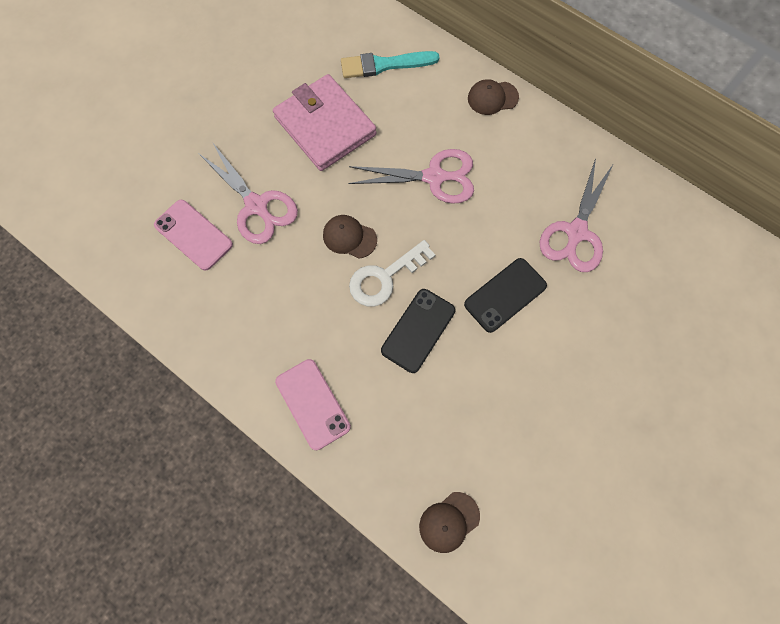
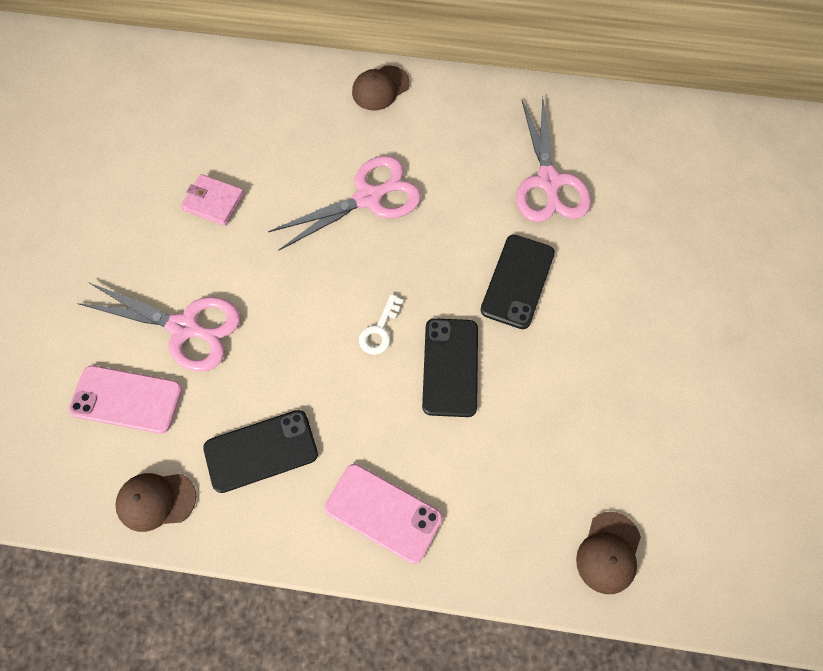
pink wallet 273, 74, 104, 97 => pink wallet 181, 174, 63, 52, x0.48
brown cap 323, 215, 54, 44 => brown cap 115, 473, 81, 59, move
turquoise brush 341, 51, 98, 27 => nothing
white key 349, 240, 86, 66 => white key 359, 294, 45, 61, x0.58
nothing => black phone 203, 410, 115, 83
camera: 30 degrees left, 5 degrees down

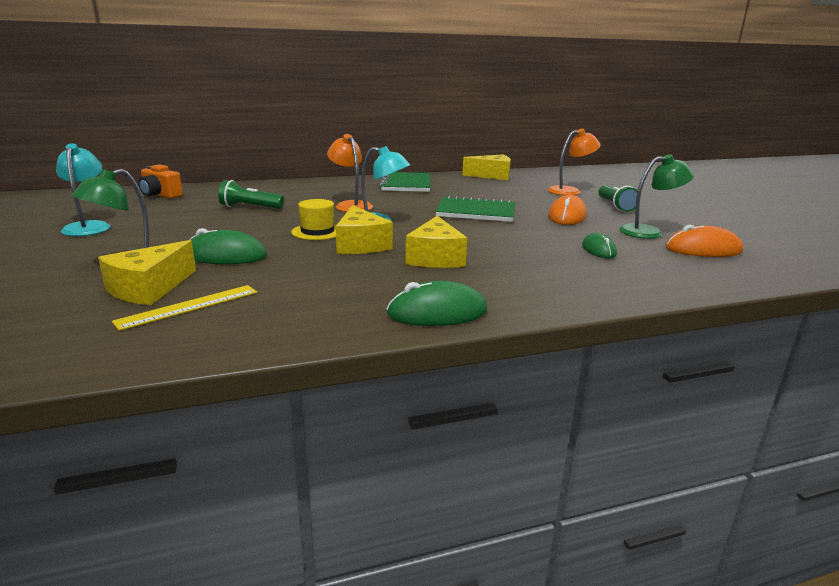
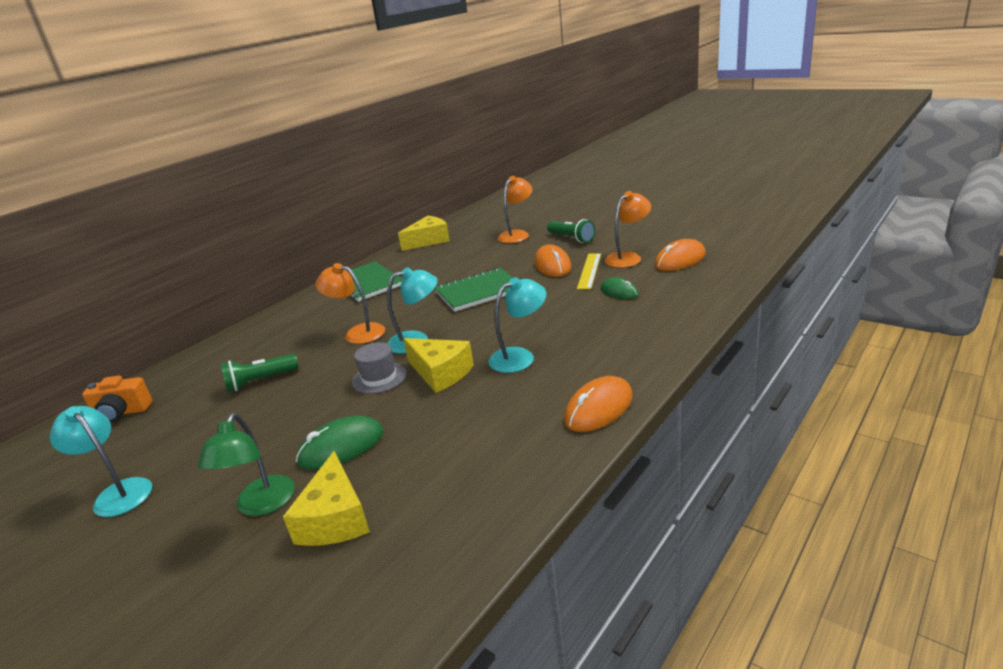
yellow ruler 112, 285, 145, 46 => yellow ruler 577, 253, 24, 36, move
yellow hat 291, 199, 45, 41 => grey hat 352, 342, 55, 52
green mouse 387, 281, 100, 45 => orange mouse 564, 376, 68, 56
yellow cheese 406, 216, 61, 52 => turquoise lamp 489, 277, 57, 96
green lamp 619, 154, 75, 85 => orange lamp 605, 191, 46, 77
camera: 30 degrees left, 5 degrees up

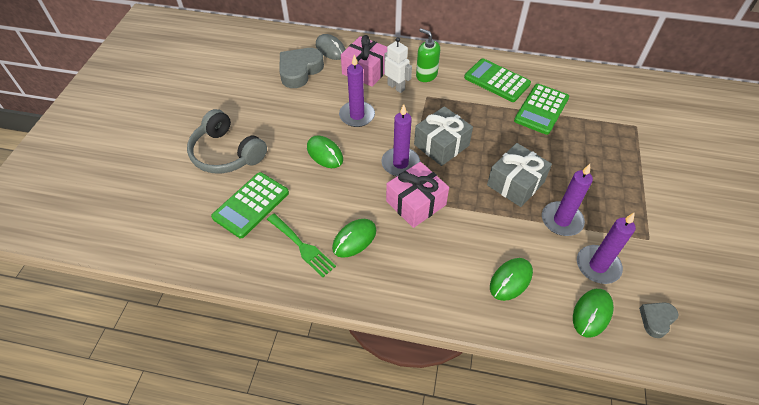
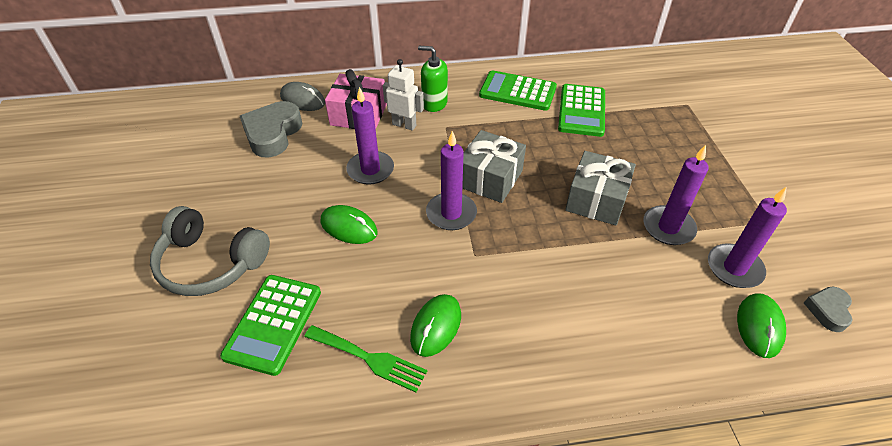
pink gift 386, 162, 63, 66 => nothing
green mouse 490, 258, 43, 43 => nothing
camera: 20 degrees left, 5 degrees down

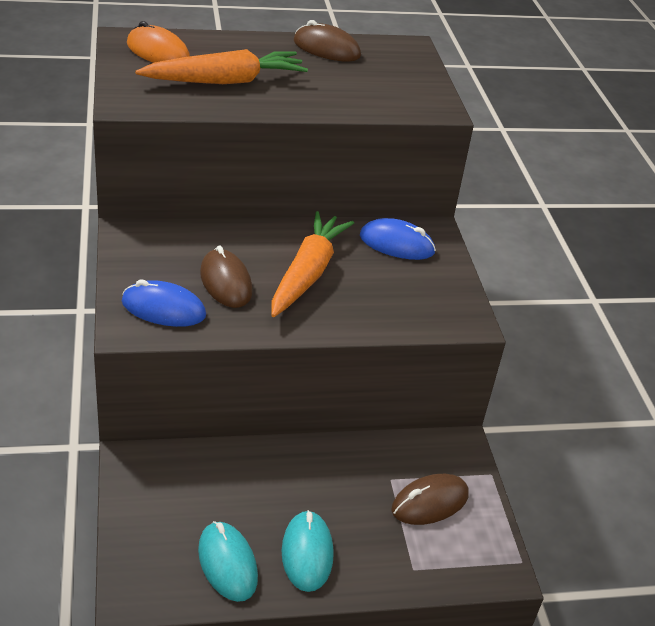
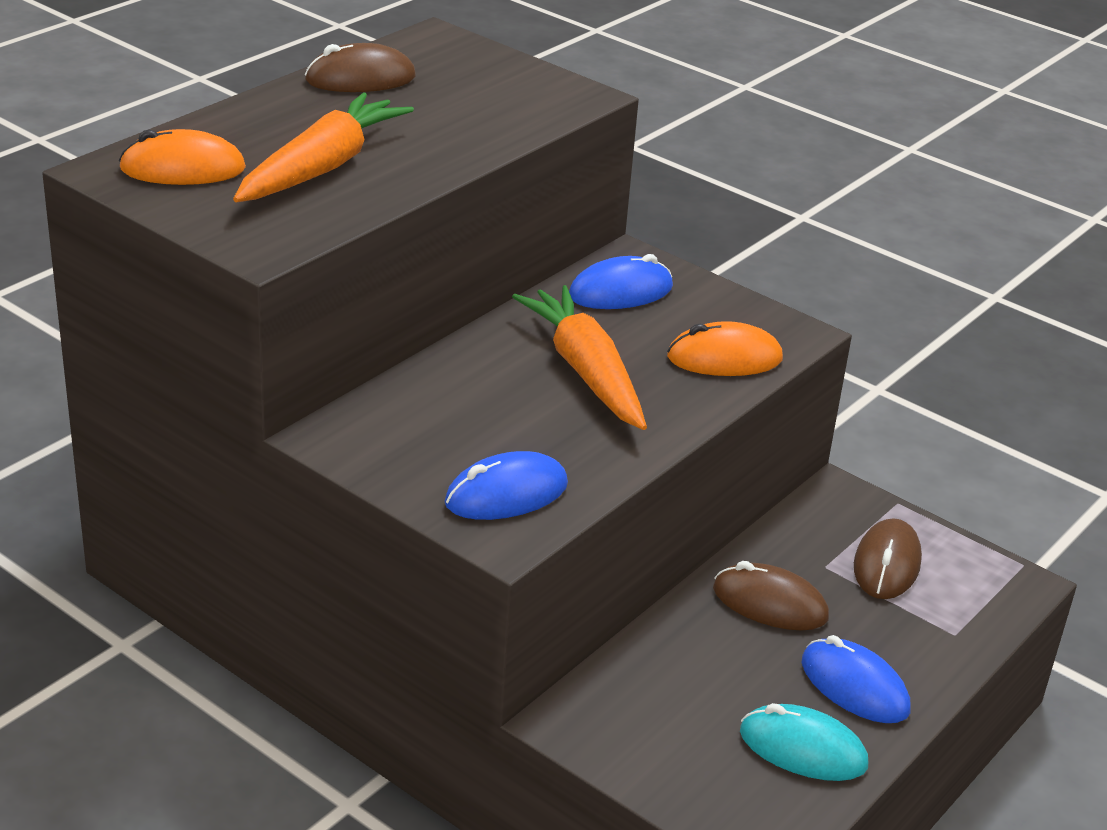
brown mouse 200, 246, 53, 62 => brown mouse 713, 561, 116, 70, move
turquoise mouse 282, 510, 52, 82 => blue mouse 802, 635, 108, 88
nothing => orange mouse 667, 321, 116, 55
camera: 40 degrees left, 5 degrees down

» About this exercise: Set down the entries shown above once more, exactly as they read, but without pictures.

» Exercise result:
pink wallet 273, 74, 104, 97 => pink wallet 181, 174, 63, 52, x0.48
brown cap 323, 215, 54, 44 => brown cap 115, 473, 81, 59, move
turquoise brush 341, 51, 98, 27 => nothing
white key 349, 240, 86, 66 => white key 359, 294, 45, 61, x0.58
nothing => black phone 203, 410, 115, 83
camera: 30 degrees left, 5 degrees down

yellow ruler 112, 285, 145, 46 => yellow ruler 577, 253, 24, 36, move
yellow hat 291, 199, 45, 41 => grey hat 352, 342, 55, 52
green mouse 387, 281, 100, 45 => orange mouse 564, 376, 68, 56
yellow cheese 406, 216, 61, 52 => turquoise lamp 489, 277, 57, 96
green lamp 619, 154, 75, 85 => orange lamp 605, 191, 46, 77
camera: 30 degrees left, 5 degrees up

pink gift 386, 162, 63, 66 => nothing
green mouse 490, 258, 43, 43 => nothing
camera: 20 degrees left, 5 degrees down

brown mouse 200, 246, 53, 62 => brown mouse 713, 561, 116, 70, move
turquoise mouse 282, 510, 52, 82 => blue mouse 802, 635, 108, 88
nothing => orange mouse 667, 321, 116, 55
camera: 40 degrees left, 5 degrees down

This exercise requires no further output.